### TASK REQUIREMENTS
Copy out the data from the line containing "black cone E2" to its last line, exactly. No pictures.

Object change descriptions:
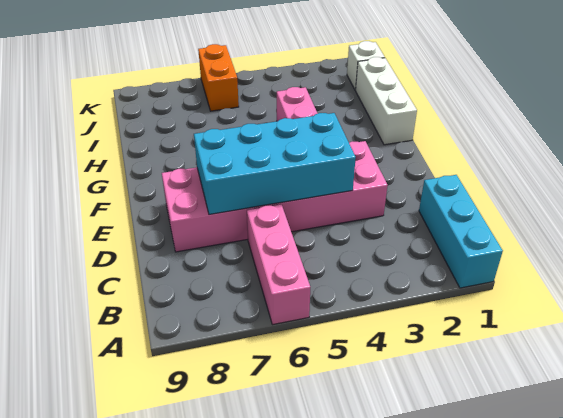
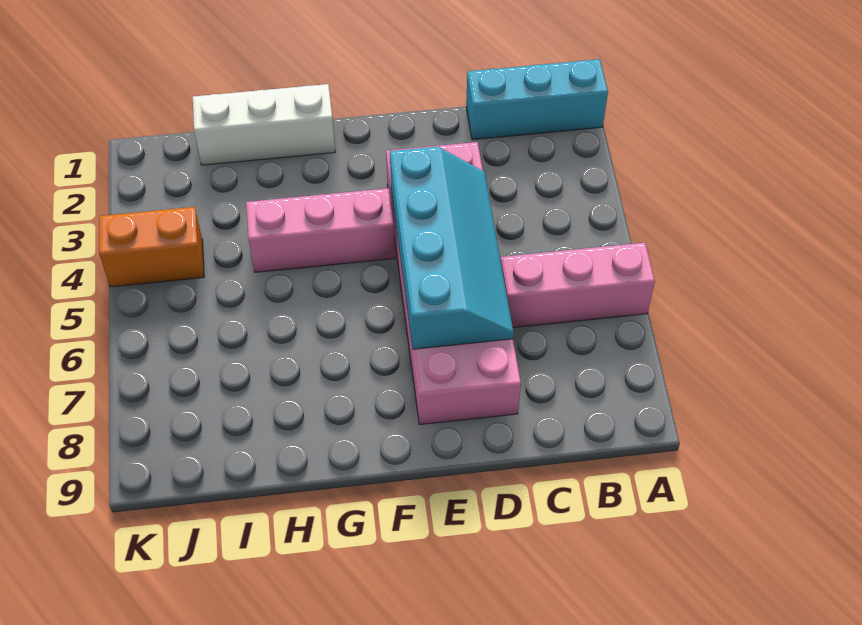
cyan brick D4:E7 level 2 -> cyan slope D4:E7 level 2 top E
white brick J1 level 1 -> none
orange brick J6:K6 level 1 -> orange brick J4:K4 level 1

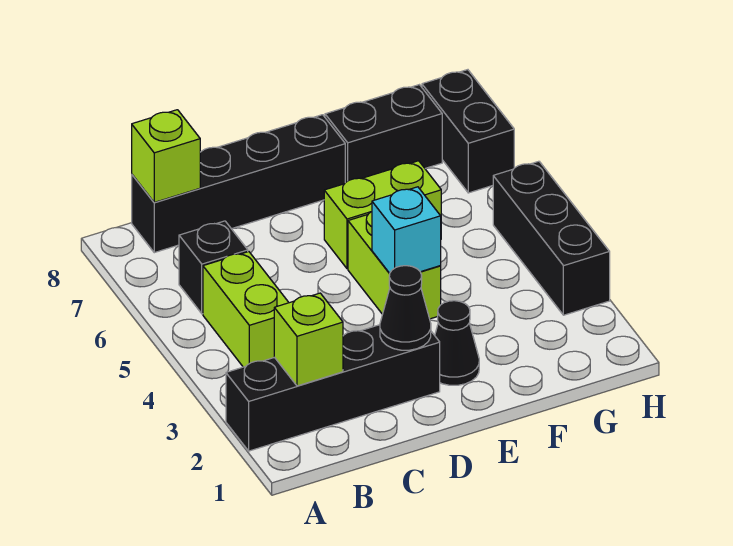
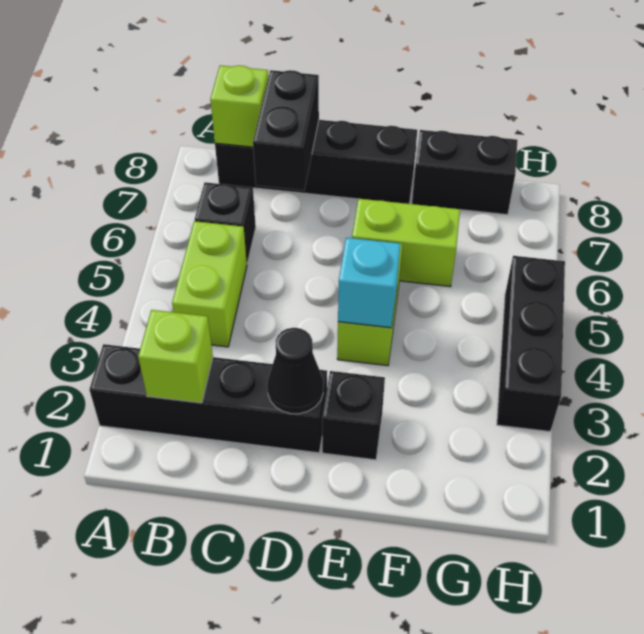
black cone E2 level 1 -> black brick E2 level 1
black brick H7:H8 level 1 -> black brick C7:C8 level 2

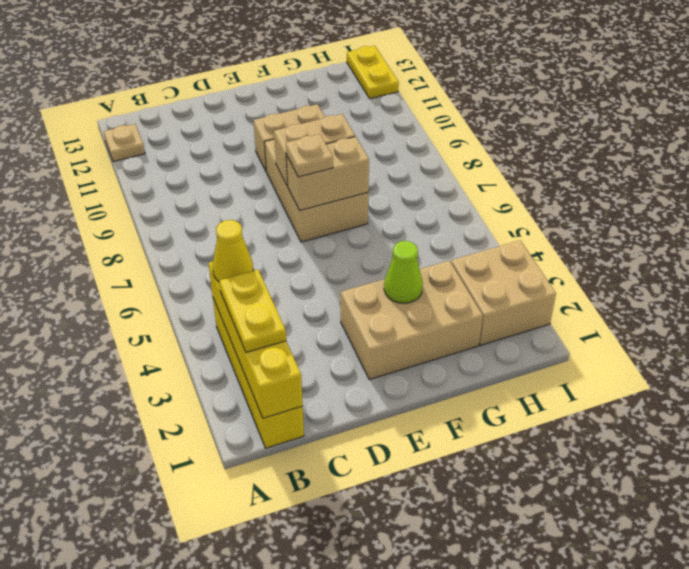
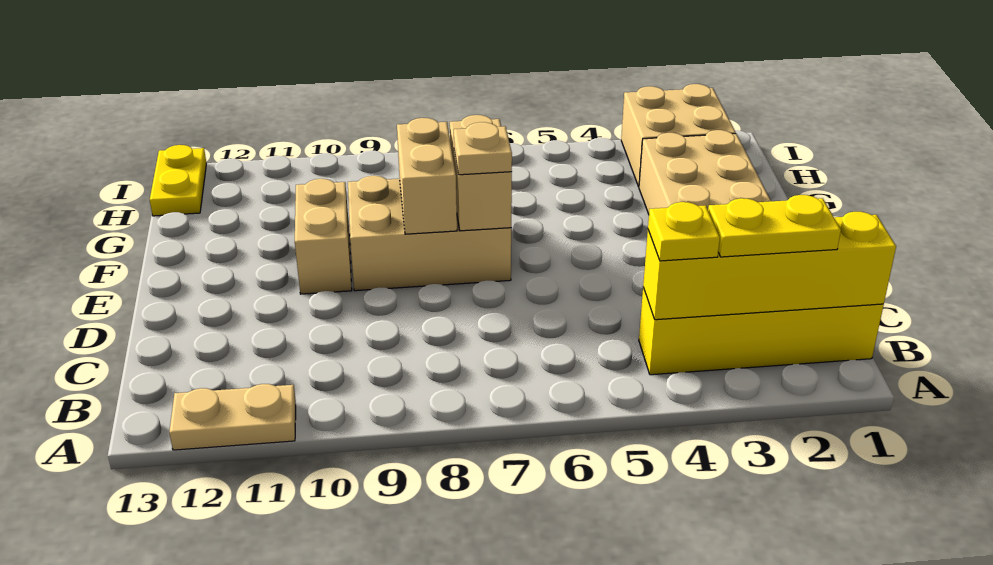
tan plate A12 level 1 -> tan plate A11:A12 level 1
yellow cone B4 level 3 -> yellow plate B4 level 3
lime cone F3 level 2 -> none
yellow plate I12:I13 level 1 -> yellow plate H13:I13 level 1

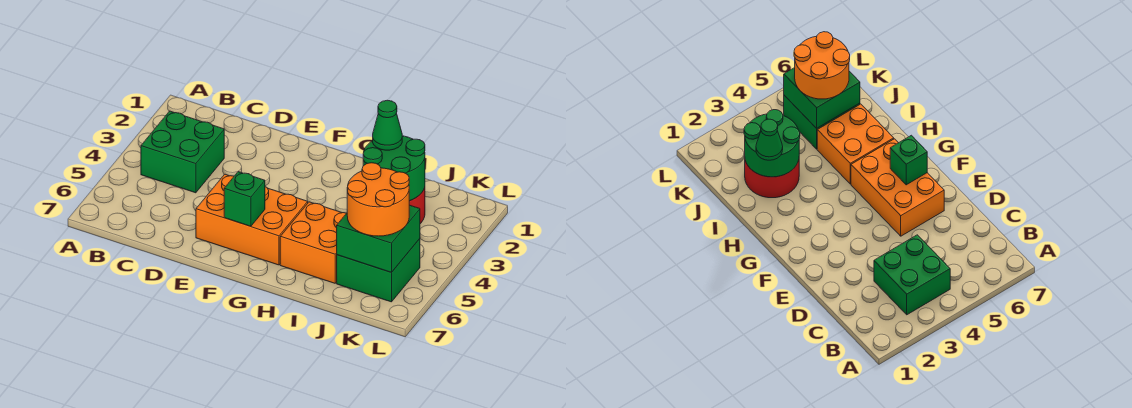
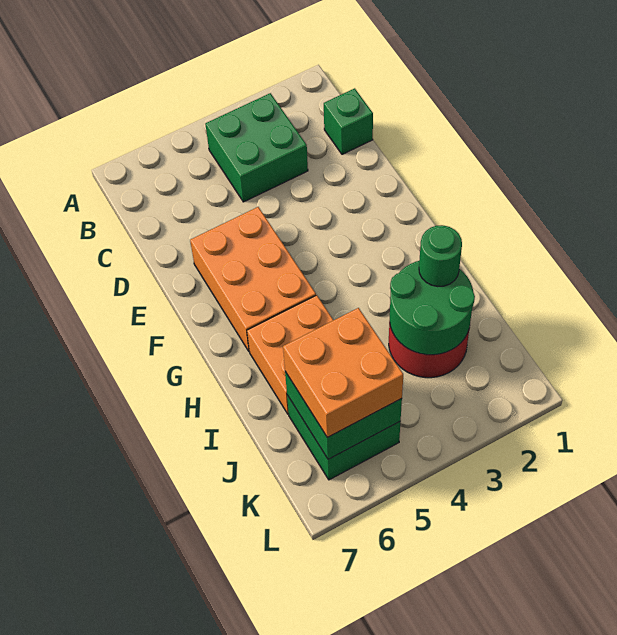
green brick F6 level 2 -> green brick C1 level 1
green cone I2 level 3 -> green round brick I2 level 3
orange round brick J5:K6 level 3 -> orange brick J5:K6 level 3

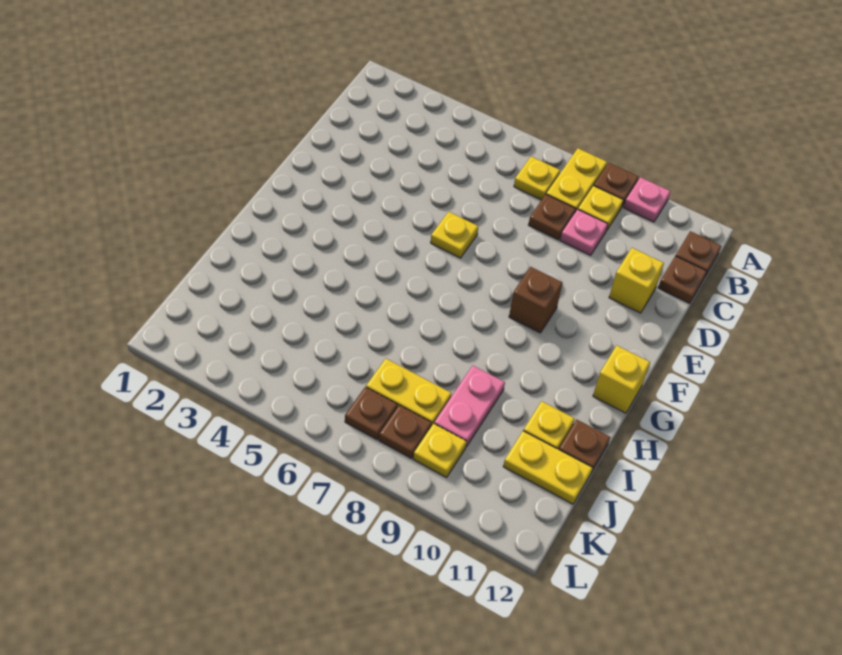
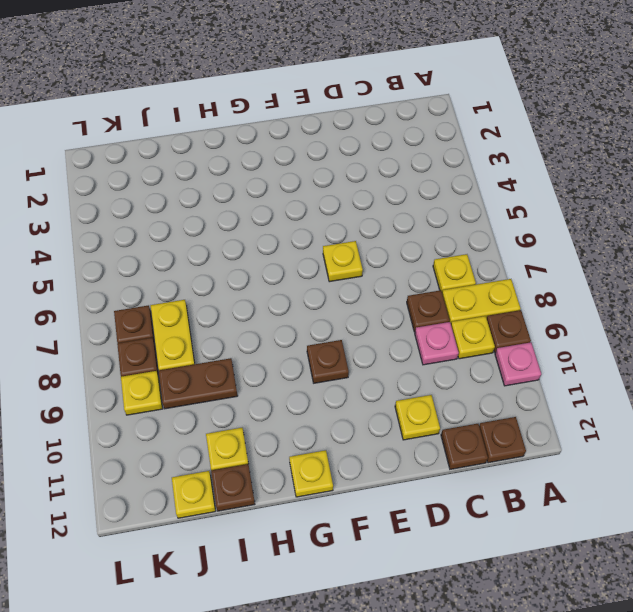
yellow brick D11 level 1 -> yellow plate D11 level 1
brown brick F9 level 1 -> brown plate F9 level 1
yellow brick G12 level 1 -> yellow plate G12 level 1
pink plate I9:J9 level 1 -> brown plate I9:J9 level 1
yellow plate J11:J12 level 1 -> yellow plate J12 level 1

### RESULT FOR THIS TASK
black cone E2 level 1 -> black brick E2 level 1
black brick H7:H8 level 1 -> black brick C7:C8 level 2

tan plate A12 level 1 -> tan plate A11:A12 level 1
yellow cone B4 level 3 -> yellow plate B4 level 3
lime cone F3 level 2 -> none
yellow plate I12:I13 level 1 -> yellow plate H13:I13 level 1

green brick F6 level 2 -> green brick C1 level 1
green cone I2 level 3 -> green round brick I2 level 3
orange round brick J5:K6 level 3 -> orange brick J5:K6 level 3

yellow brick D11 level 1 -> yellow plate D11 level 1
brown brick F9 level 1 -> brown plate F9 level 1
yellow brick G12 level 1 -> yellow plate G12 level 1
pink plate I9:J9 level 1 -> brown plate I9:J9 level 1
yellow plate J11:J12 level 1 -> yellow plate J12 level 1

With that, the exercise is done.